▶ INSTRUCTIONS TO FOLLOW
The full set of entries below should be transcribed exactly.
========================================
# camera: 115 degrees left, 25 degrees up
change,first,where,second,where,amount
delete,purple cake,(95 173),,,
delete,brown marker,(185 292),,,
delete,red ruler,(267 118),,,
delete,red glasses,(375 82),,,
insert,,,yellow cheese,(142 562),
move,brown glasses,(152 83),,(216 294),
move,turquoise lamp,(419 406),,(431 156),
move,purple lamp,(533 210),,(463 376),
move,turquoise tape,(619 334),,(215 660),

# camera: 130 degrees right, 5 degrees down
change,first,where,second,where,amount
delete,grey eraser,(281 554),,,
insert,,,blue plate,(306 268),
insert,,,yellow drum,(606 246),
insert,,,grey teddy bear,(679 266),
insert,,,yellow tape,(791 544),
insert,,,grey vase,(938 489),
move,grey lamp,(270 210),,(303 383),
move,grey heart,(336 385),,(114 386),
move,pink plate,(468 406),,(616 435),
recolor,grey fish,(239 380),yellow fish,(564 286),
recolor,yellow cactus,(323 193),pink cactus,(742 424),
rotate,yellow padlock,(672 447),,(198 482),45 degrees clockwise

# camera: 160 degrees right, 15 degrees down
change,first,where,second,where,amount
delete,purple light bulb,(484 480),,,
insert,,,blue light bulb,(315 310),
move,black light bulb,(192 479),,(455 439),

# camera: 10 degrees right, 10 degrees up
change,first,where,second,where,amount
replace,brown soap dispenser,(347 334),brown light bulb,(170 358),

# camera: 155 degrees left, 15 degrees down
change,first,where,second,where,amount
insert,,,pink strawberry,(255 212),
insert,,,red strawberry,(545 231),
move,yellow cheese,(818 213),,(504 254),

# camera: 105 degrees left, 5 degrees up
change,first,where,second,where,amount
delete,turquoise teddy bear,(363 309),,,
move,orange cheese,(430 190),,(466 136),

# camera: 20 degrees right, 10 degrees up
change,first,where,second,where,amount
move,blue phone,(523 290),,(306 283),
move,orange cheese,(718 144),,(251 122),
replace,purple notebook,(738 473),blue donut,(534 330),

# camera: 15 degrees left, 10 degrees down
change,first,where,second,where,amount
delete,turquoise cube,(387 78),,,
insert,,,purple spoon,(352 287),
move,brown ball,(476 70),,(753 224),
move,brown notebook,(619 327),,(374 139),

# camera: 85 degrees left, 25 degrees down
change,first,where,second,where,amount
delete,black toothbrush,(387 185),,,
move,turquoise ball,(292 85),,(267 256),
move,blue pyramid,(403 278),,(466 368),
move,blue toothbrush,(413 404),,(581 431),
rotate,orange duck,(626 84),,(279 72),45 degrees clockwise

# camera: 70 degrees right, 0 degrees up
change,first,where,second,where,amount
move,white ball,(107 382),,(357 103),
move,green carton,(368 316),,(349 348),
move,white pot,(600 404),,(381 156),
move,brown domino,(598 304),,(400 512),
========================================
▶ EXERCISE ANSWER
# camera: 115 degrees left, 25 degrees up
change,first,where,second,where,amount
delete,purple cake,(95 173),,,
delete,brown marker,(185 292),,,
delete,red ruler,(267 118),,,
delete,red glasses,(375 82),,,
insert,,,yellow cheese,(142 562),
move,brown glasses,(152 83),,(216 294),
move,turquoise lamp,(419 406),,(431 156),
move,purple lamp,(533 210),,(463 376),
move,turquoise tape,(619 334),,(215 660),

# camera: 130 degrees right, 5 degrees down
change,first,where,second,where,amount
delete,grey eraser,(281 554),,,
insert,,,blue plate,(306 268),
insert,,,yellow drum,(606 246),
insert,,,grey teddy bear,(679 266),
insert,,,yellow tape,(791 544),
insert,,,grey vase,(938 489),
move,grey lamp,(270 210),,(303 383),
move,grey heart,(336 385),,(114 386),
move,pink plate,(468 406),,(616 435),
recolor,grey fish,(239 380),yellow fish,(564 286),
recolor,yellow cactus,(323 193),pink cactus,(742 424),
rotate,yellow padlock,(672 447),,(198 482),45 degrees clockwise

# camera: 160 degrees right, 15 degrees down
change,first,where,second,where,amount
delete,purple light bulb,(484 480),,,
insert,,,blue light bulb,(315 310),
move,black light bulb,(192 479),,(455 439),

# camera: 10 degrees right, 10 degrees up
change,first,where,second,where,amount
replace,brown soap dispenser,(347 334),brown light bulb,(170 358),

# camera: 155 degrees left, 15 degrees down
change,first,where,second,where,amount
insert,,,pink strawberry,(255 212),
insert,,,red strawberry,(545 231),
move,yellow cheese,(818 213),,(504 254),

# camera: 105 degrees left, 5 degrees up
change,first,where,second,where,amount
delete,turquoise teddy bear,(363 309),,,
move,orange cheese,(430 190),,(466 136),

# camera: 20 degrees right, 10 degrees up
change,first,where,second,where,amount
move,blue phone,(523 290),,(306 283),
move,orange cheese,(718 144),,(251 122),
replace,purple notebook,(738 473),blue donut,(534 330),

# camera: 15 degrees left, 10 degrees down
change,first,where,second,where,amount
delete,turquoise cube,(387 78),,,
insert,,,purple spoon,(352 287),
move,brown ball,(476 70),,(753 224),
move,brown notebook,(619 327),,(374 139),

# camera: 85 degrees left, 25 degrees down
change,first,where,second,where,amount
delete,black toothbrush,(387 185),,,
move,turquoise ball,(292 85),,(267 256),
move,blue pyramid,(403 278),,(466 368),
move,blue toothbrush,(413 404),,(581 431),
rotate,orange duck,(626 84),,(279 72),45 degrees clockwise

# camera: 70 degrees right, 0 degrees up
change,first,where,second,where,amount
move,white ball,(107 382),,(357 103),
move,green carton,(368 316),,(349 348),
move,white pot,(600 404),,(381 156),
move,brown domino,(598 304),,(400 512),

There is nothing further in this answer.